*** Opening of Supplied data ***

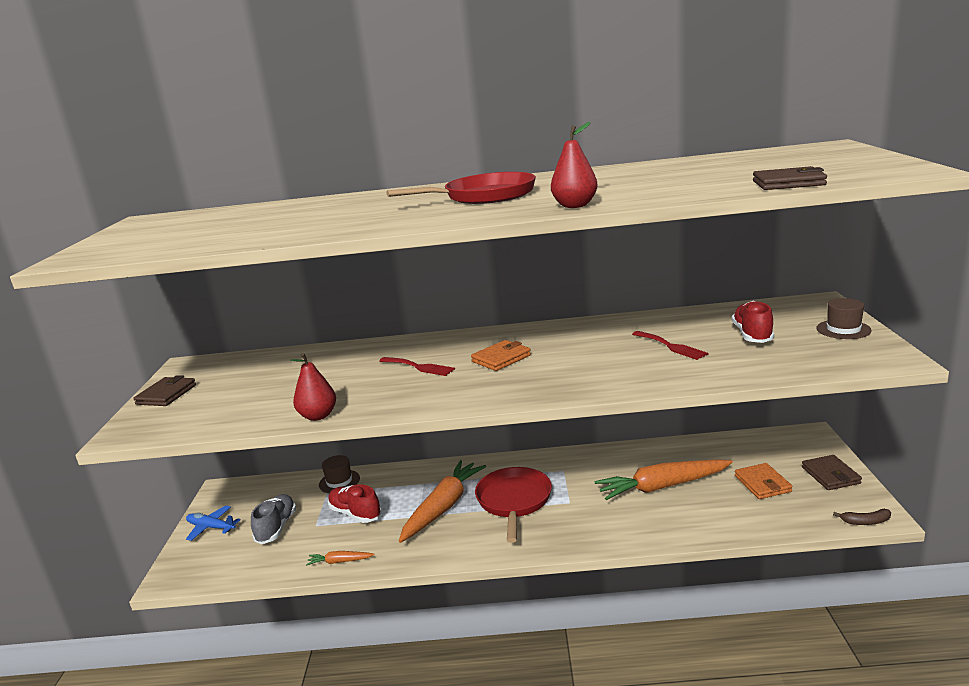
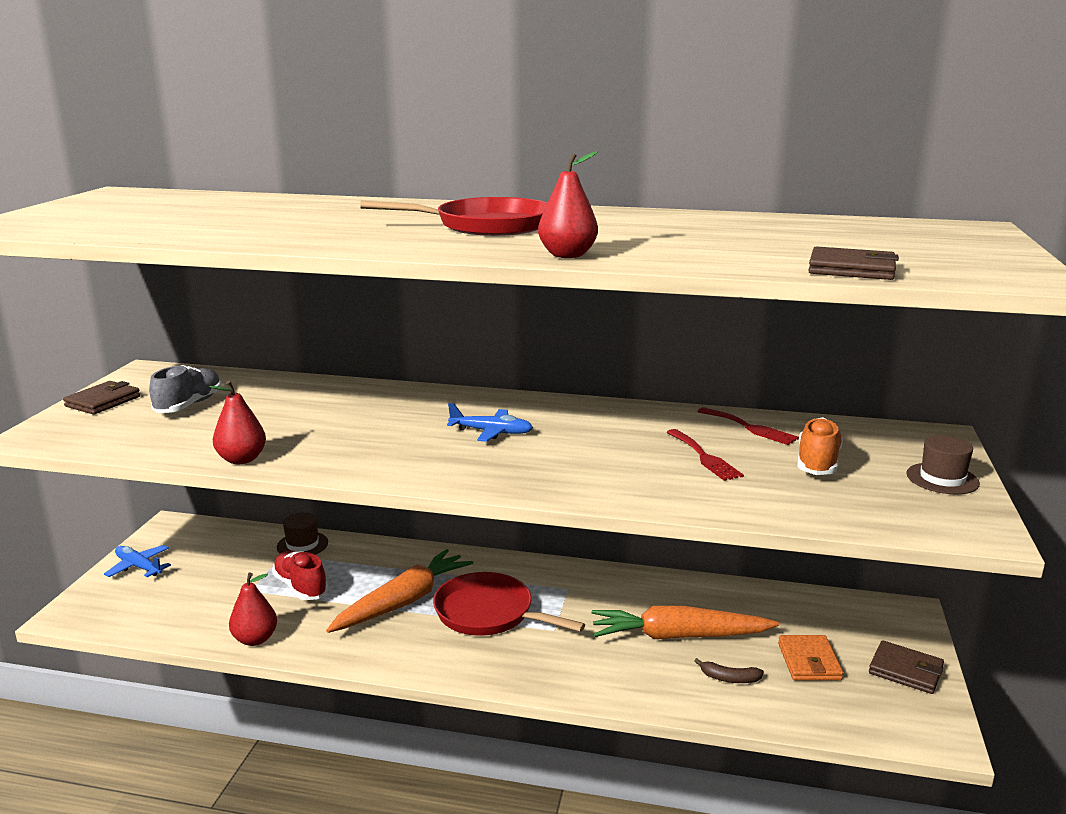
camera: 10 degrees right, 0 degrees up
(276, 528) = (207, 583): grey shoe -> grey shoe (189, 405)
(340, 561) = (255, 639): orange carrot -> red pear
(419, 367) = (391, 424): red fork -> red fork (750, 428)
(501, 358) = (491, 432): orange wallet -> blue plane
(514, 501) = (489, 613): red pan -> red pan turned 75 degrees counterclockwise
(752, 335) = (817, 463): red shoe -> orange shoe
(830, 475) = (905, 671): brown wallet -> brown wallet turned 60 degrees counterclockwise
(865, 522) = (919, 742): brown banana -> brown banana (729, 678)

*** Close of Supplied data ***

Your assignment:
Please reproduce every entry above exactly, but leave out the pictures.

Written response:
camera: 10 degrees right, 0 degrees up
(276, 528) = (207, 583): grey shoe -> grey shoe (189, 405)
(340, 561) = (255, 639): orange carrot -> red pear
(419, 367) = (391, 424): red fork -> red fork (750, 428)
(501, 358) = (491, 432): orange wallet -> blue plane
(514, 501) = (489, 613): red pan -> red pan turned 75 degrees counterclockwise
(752, 335) = (817, 463): red shoe -> orange shoe
(830, 475) = (905, 671): brown wallet -> brown wallet turned 60 degrees counterclockwise
(865, 522) = (919, 742): brown banana -> brown banana (729, 678)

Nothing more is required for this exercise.